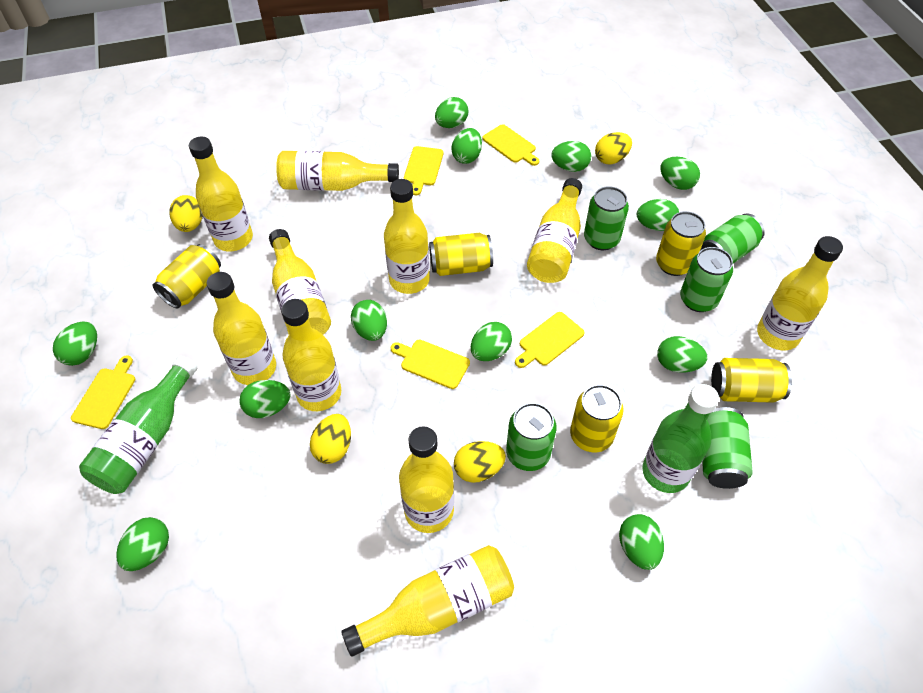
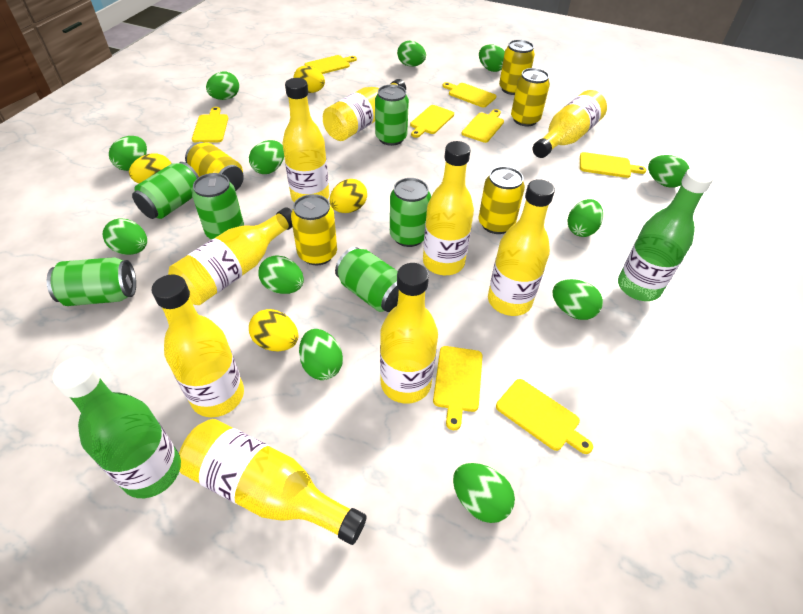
green can: 5 -> 6
yellow bottle: 10 -> 9
yellow cutting board: 5 -> 8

• • •

■ What this task involves
Work out how many lines in the data above hold the word "yellow". Reply with nothing but the count.

■ Your solution
2